(Input records begins)
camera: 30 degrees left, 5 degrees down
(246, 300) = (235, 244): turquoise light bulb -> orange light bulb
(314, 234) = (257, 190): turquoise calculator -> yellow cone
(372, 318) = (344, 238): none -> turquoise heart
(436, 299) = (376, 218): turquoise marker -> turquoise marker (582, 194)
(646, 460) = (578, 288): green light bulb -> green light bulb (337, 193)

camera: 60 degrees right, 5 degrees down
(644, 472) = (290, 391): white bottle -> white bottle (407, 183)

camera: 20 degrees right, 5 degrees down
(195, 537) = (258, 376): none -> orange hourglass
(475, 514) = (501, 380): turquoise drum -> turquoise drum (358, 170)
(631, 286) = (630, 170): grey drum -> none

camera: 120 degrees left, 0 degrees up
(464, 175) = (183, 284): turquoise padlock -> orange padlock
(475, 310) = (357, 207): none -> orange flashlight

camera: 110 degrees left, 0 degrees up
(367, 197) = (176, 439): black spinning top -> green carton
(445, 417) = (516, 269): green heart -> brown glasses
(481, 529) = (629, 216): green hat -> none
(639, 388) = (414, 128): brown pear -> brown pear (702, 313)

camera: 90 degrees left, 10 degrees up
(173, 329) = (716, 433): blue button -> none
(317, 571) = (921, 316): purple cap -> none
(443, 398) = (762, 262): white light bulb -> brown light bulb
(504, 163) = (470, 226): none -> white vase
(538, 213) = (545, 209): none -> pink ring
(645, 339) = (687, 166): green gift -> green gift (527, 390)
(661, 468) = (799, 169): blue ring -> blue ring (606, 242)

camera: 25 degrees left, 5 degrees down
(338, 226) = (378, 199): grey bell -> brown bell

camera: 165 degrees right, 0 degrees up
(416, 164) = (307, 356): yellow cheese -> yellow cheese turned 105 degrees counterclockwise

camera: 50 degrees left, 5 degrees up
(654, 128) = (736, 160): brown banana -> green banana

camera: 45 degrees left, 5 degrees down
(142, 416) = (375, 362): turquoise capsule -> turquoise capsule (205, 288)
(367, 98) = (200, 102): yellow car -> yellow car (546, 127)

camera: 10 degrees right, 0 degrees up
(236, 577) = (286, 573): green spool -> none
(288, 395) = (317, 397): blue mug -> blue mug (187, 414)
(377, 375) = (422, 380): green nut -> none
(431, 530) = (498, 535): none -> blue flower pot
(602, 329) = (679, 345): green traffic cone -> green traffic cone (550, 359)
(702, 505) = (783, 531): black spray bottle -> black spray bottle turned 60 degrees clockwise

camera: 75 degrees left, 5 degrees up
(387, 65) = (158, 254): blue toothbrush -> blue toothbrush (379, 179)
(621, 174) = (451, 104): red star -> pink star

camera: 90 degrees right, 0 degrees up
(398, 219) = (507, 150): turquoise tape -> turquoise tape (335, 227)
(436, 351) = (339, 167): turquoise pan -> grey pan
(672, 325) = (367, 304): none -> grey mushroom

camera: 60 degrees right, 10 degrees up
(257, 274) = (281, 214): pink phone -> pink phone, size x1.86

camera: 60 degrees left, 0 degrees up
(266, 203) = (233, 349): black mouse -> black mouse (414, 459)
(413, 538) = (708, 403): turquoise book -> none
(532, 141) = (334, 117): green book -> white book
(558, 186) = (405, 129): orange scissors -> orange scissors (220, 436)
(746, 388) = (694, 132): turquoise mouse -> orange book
(Input records ends)
▸ What needs to be done: Write out an exact copy of every record shown above.

▸ Finished exercise:
camera: 30 degrees left, 5 degrees down
(246, 300) = (235, 244): turquoise light bulb -> orange light bulb
(314, 234) = (257, 190): turquoise calculator -> yellow cone
(372, 318) = (344, 238): none -> turquoise heart
(436, 299) = (376, 218): turquoise marker -> turquoise marker (582, 194)
(646, 460) = (578, 288): green light bulb -> green light bulb (337, 193)

camera: 60 degrees right, 5 degrees down
(644, 472) = (290, 391): white bottle -> white bottle (407, 183)

camera: 20 degrees right, 5 degrees down
(195, 537) = (258, 376): none -> orange hourglass
(475, 514) = (501, 380): turquoise drum -> turquoise drum (358, 170)
(631, 286) = (630, 170): grey drum -> none

camera: 120 degrees left, 0 degrees up
(464, 175) = (183, 284): turquoise padlock -> orange padlock
(475, 310) = (357, 207): none -> orange flashlight

camera: 110 degrees left, 0 degrees up
(367, 197) = (176, 439): black spinning top -> green carton
(445, 417) = (516, 269): green heart -> brown glasses
(481, 529) = (629, 216): green hat -> none
(639, 388) = (414, 128): brown pear -> brown pear (702, 313)

camera: 90 degrees left, 10 degrees up
(173, 329) = (716, 433): blue button -> none
(317, 571) = (921, 316): purple cap -> none
(443, 398) = (762, 262): white light bulb -> brown light bulb
(504, 163) = (470, 226): none -> white vase
(538, 213) = (545, 209): none -> pink ring
(645, 339) = (687, 166): green gift -> green gift (527, 390)
(661, 468) = (799, 169): blue ring -> blue ring (606, 242)

camera: 25 degrees left, 5 degrees down
(338, 226) = (378, 199): grey bell -> brown bell

camera: 165 degrees right, 0 degrees up
(416, 164) = (307, 356): yellow cheese -> yellow cheese turned 105 degrees counterclockwise

camera: 50 degrees left, 5 degrees up
(654, 128) = (736, 160): brown banana -> green banana

camera: 45 degrees left, 5 degrees down
(142, 416) = (375, 362): turquoise capsule -> turquoise capsule (205, 288)
(367, 98) = (200, 102): yellow car -> yellow car (546, 127)

camera: 10 degrees right, 0 degrees up
(236, 577) = (286, 573): green spool -> none
(288, 395) = (317, 397): blue mug -> blue mug (187, 414)
(377, 375) = (422, 380): green nut -> none
(431, 530) = (498, 535): none -> blue flower pot
(602, 329) = (679, 345): green traffic cone -> green traffic cone (550, 359)
(702, 505) = (783, 531): black spray bottle -> black spray bottle turned 60 degrees clockwise

camera: 75 degrees left, 5 degrees up
(387, 65) = (158, 254): blue toothbrush -> blue toothbrush (379, 179)
(621, 174) = (451, 104): red star -> pink star

camera: 90 degrees right, 0 degrees up
(398, 219) = (507, 150): turquoise tape -> turquoise tape (335, 227)
(436, 351) = (339, 167): turquoise pan -> grey pan
(672, 325) = (367, 304): none -> grey mushroom

camera: 60 degrees right, 10 degrees up
(257, 274) = (281, 214): pink phone -> pink phone, size x1.86

camera: 60 degrees left, 0 degrees up
(266, 203) = (233, 349): black mouse -> black mouse (414, 459)
(413, 538) = (708, 403): turquoise book -> none
(532, 141) = (334, 117): green book -> white book
(558, 186) = (405, 129): orange scissors -> orange scissors (220, 436)
(746, 388) = (694, 132): turquoise mouse -> orange book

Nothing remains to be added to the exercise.